Exactly the lines below from the line with "(224, 156) = (239, 178): purple" through the line with "(359, 251) = (636, 282): purple" must make up the answer, both ends included and pictures left out.

§

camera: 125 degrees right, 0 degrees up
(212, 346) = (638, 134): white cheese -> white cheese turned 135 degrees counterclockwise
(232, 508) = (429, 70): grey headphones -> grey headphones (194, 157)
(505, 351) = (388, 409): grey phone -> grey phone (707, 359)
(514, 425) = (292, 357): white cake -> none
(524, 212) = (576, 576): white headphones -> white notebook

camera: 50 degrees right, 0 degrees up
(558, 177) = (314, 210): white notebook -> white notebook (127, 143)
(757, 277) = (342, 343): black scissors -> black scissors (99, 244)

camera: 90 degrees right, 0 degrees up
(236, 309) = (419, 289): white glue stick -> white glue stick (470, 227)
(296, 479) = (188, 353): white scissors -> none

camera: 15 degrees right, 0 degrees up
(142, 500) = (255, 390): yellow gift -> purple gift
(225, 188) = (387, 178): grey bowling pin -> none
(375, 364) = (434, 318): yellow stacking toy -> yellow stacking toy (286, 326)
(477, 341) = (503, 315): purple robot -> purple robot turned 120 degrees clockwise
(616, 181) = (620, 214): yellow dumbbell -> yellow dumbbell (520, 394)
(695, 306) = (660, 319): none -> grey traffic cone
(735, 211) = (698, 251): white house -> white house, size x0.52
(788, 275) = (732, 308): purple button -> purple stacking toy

§

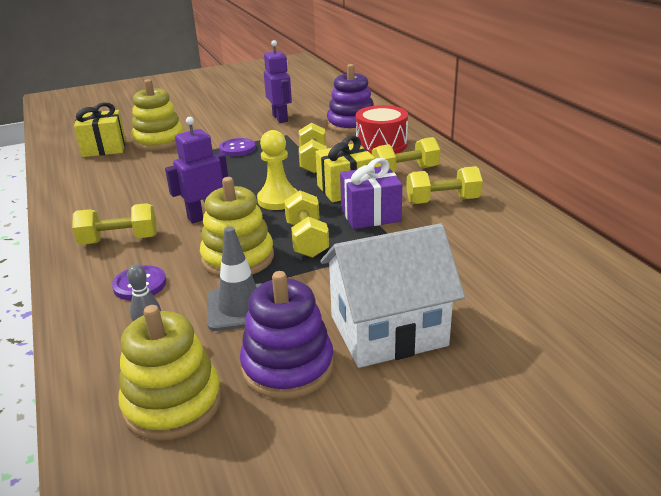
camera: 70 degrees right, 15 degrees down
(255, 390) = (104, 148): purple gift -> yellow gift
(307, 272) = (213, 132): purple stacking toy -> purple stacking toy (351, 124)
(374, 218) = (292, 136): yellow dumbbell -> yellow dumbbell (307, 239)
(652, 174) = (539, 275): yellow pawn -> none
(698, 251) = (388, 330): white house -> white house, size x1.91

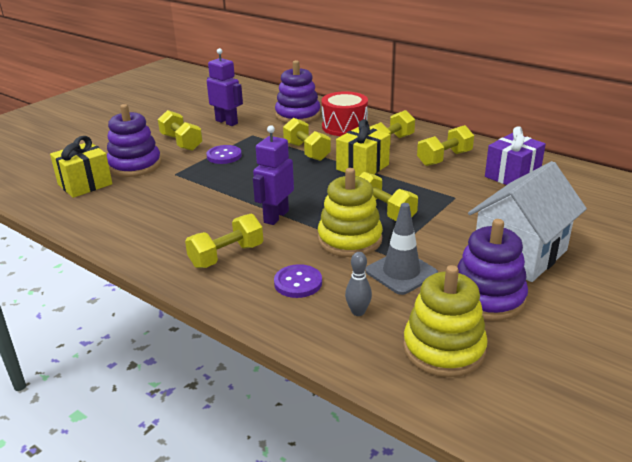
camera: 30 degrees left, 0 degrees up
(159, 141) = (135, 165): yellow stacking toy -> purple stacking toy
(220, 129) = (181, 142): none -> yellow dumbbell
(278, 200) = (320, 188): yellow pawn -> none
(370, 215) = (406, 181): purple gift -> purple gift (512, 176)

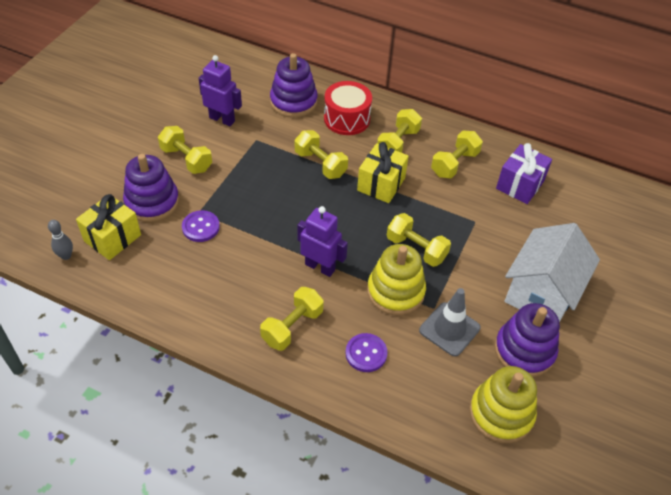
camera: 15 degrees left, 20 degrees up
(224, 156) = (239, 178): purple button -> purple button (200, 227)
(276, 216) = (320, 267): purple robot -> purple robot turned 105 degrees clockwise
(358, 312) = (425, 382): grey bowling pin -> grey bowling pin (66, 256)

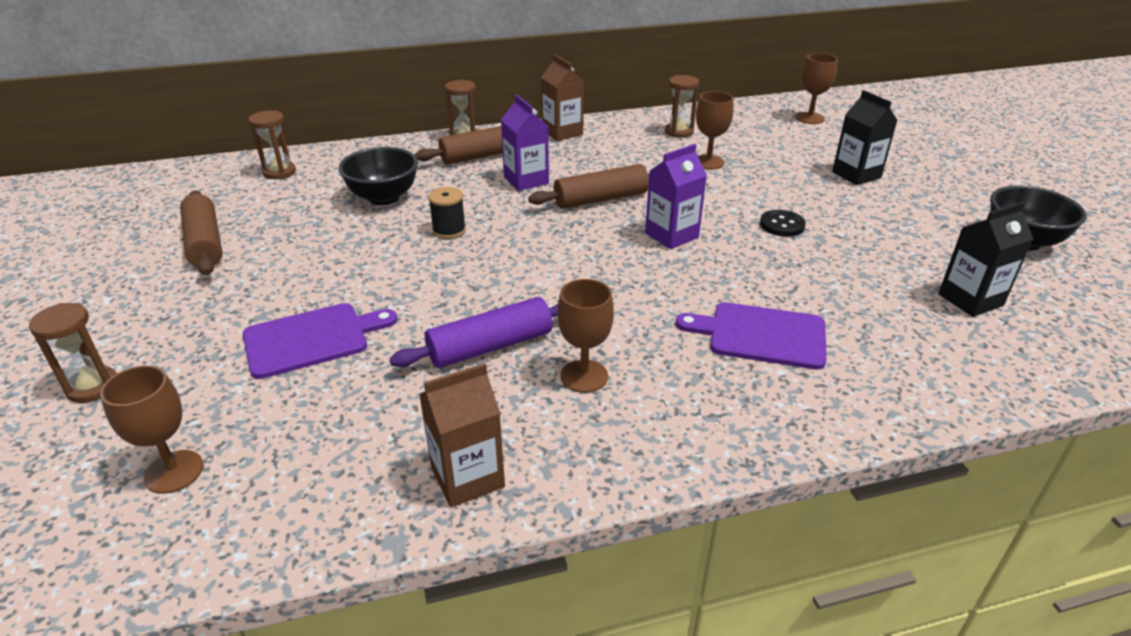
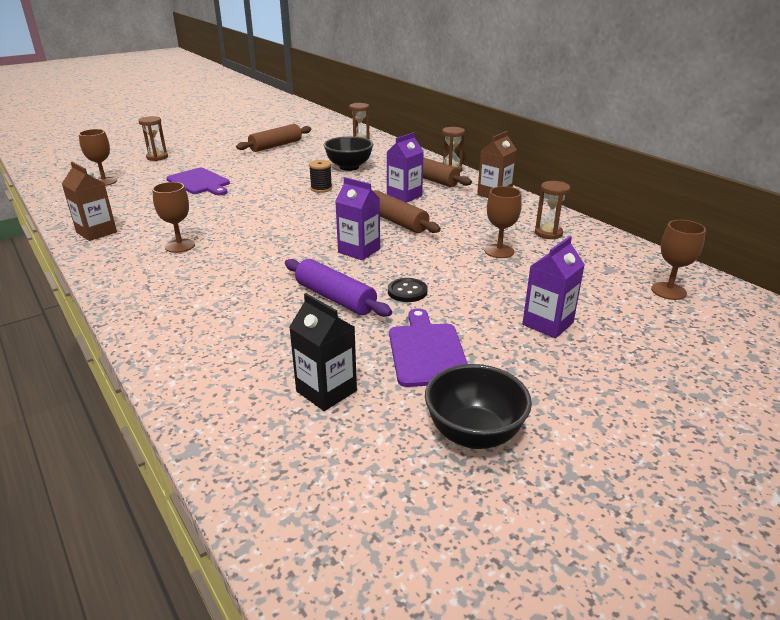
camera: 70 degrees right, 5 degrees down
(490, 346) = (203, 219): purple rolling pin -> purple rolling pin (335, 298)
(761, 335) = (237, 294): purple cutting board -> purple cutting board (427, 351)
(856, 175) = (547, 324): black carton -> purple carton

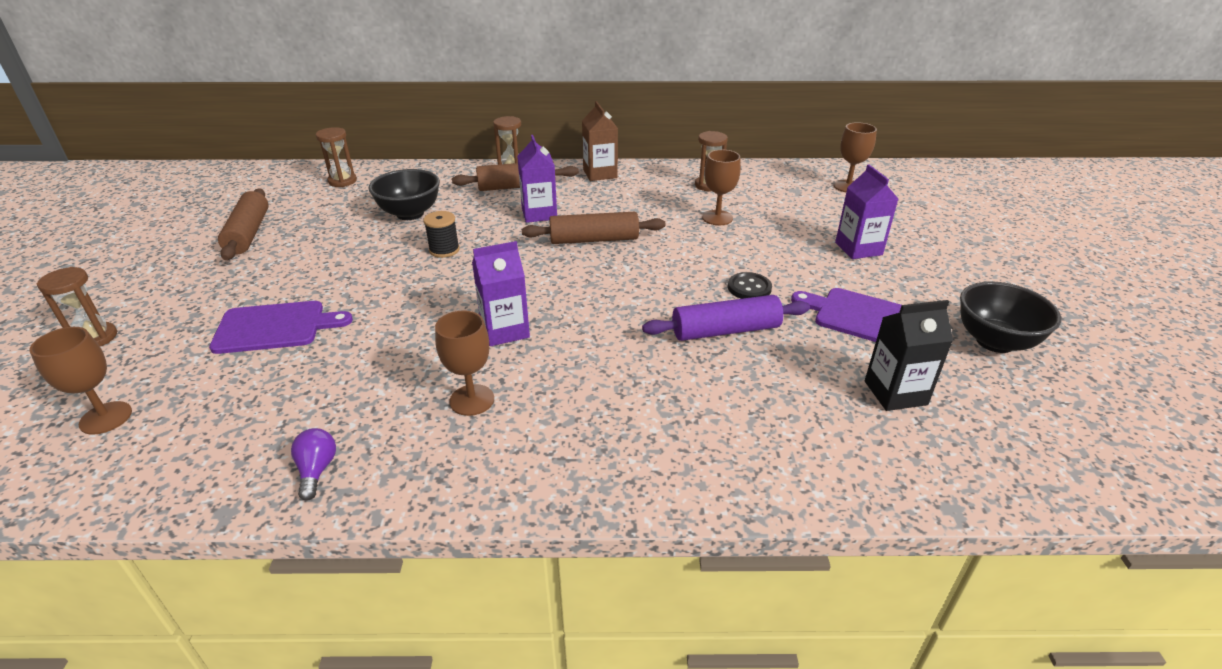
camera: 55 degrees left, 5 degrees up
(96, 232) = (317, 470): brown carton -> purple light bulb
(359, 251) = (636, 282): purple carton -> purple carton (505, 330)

§

Task output.
(224, 156) = (239, 178): purple button -> purple button (200, 227)
(276, 216) = (320, 267): purple robot -> purple robot turned 105 degrees clockwise
(358, 312) = (425, 382): grey bowling pin -> grey bowling pin (66, 256)

camera: 70 degrees right, 5 degrees down
(490, 346) = (203, 219): purple rolling pin -> purple rolling pin (335, 298)
(761, 335) = (237, 294): purple cutting board -> purple cutting board (427, 351)
(856, 175) = (547, 324): black carton -> purple carton

camera: 55 degrees left, 5 degrees up
(96, 232) = (317, 470): brown carton -> purple light bulb
(359, 251) = (636, 282): purple carton -> purple carton (505, 330)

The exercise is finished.